§ **TASK INSTRUCTIONS**
The listing below contains a span that opens with the line containing "orange cross: (98, 271)" and closes with the line containing "green triangle: (101, 11)". Return that span exactly.

§ **RECORDS TO PROCESS**
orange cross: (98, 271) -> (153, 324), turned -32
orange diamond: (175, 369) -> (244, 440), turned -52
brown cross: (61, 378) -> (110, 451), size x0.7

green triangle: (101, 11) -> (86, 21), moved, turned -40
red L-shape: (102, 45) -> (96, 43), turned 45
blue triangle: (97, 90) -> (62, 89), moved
==
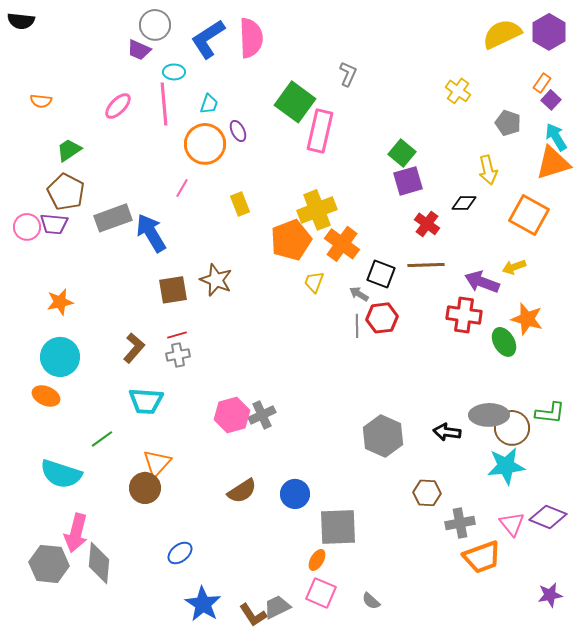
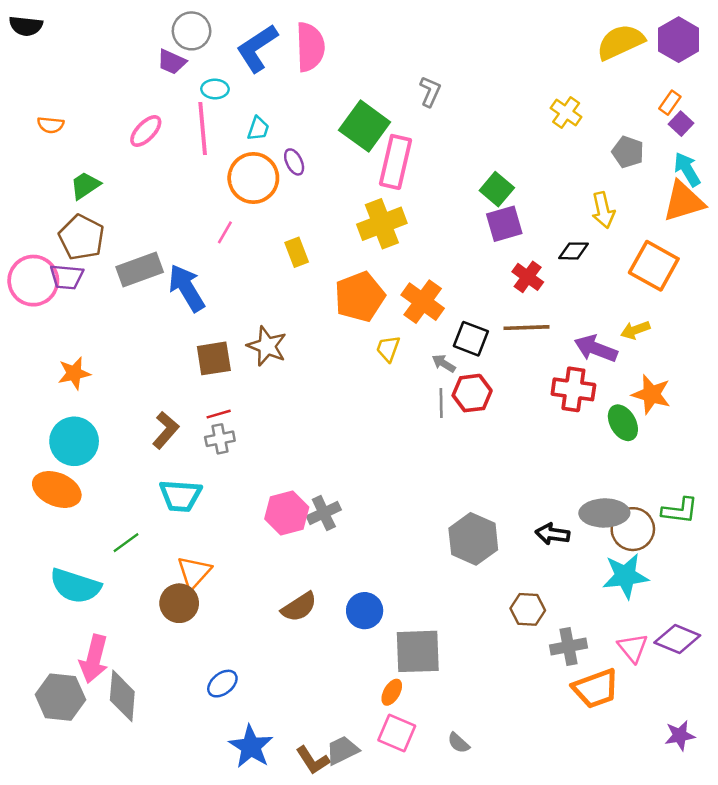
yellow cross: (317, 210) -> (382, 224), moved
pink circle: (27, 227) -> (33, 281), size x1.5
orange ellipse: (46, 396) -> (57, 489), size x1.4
---
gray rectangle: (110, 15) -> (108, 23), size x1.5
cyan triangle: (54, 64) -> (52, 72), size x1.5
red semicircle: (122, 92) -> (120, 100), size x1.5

§ **SOLUTION FOR THIS EXERCISE**
orange cross: (98, 271) -> (153, 324), turned -32
orange diamond: (175, 369) -> (244, 440), turned -52
brown cross: (61, 378) -> (110, 451), size x0.7

green triangle: (101, 11) -> (86, 21), moved, turned -40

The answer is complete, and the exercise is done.